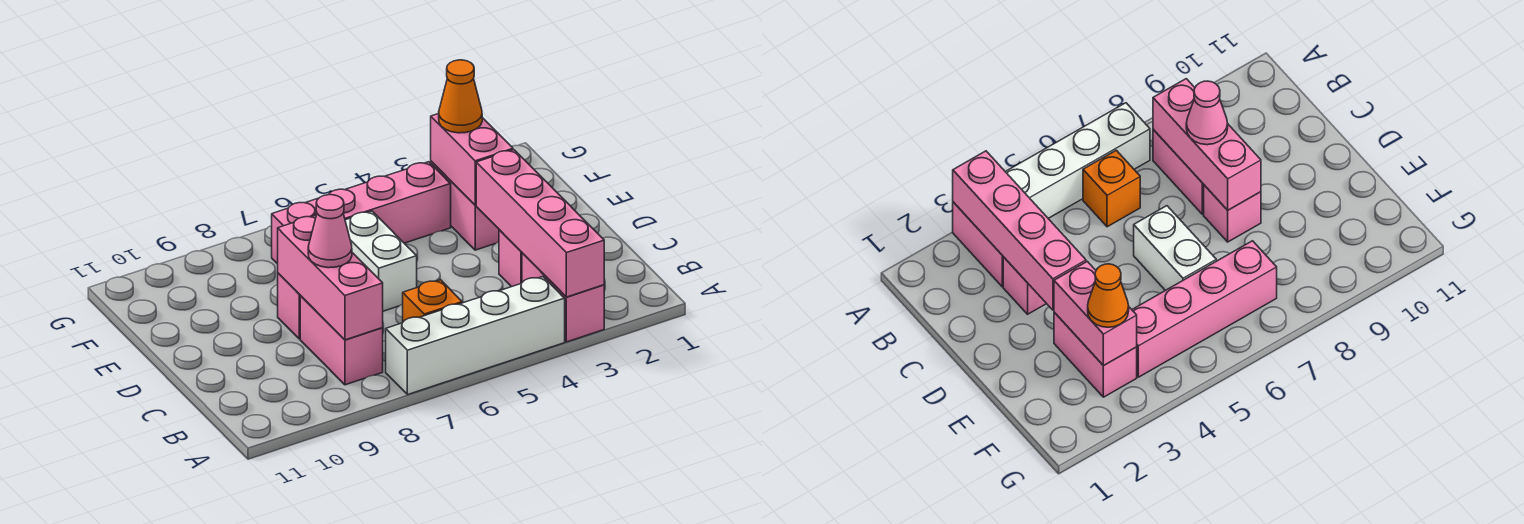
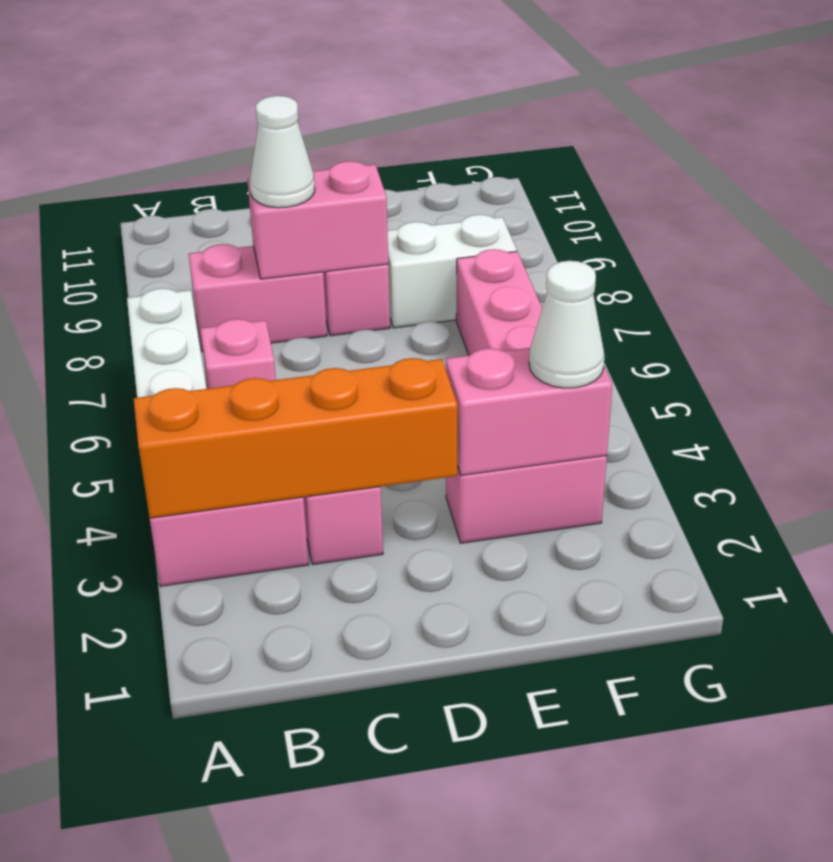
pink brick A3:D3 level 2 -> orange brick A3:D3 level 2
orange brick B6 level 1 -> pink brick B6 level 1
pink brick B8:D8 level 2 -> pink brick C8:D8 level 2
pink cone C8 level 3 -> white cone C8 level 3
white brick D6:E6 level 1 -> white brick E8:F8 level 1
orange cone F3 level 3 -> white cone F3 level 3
...
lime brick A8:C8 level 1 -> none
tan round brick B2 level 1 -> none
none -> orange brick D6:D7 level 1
==
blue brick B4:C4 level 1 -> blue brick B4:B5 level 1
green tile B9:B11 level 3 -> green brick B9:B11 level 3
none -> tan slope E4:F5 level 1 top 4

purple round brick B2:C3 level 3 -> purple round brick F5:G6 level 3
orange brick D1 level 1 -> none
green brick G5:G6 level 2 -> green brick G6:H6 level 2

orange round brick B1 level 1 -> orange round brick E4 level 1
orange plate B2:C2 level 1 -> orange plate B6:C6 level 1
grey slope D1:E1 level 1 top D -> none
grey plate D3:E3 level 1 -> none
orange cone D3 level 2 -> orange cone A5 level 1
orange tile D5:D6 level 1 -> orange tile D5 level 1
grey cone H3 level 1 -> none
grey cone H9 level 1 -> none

- **DESCRIPTION OF THE TASK**: Among the records above, a stretch begins at the line containing "purple round brick B2:C3" and ends at the line containing "grey slope D1:E1 level 1 top D -> none". Restate that stretch word for word, and nothing else.

- **OUTPUT OF THE EXERCISE**:
purple round brick B2:C3 level 3 -> purple round brick F5:G6 level 3
orange brick D1 level 1 -> none
green brick G5:G6 level 2 -> green brick G6:H6 level 2

orange round brick B1 level 1 -> orange round brick E4 level 1
orange plate B2:C2 level 1 -> orange plate B6:C6 level 1
grey slope D1:E1 level 1 top D -> none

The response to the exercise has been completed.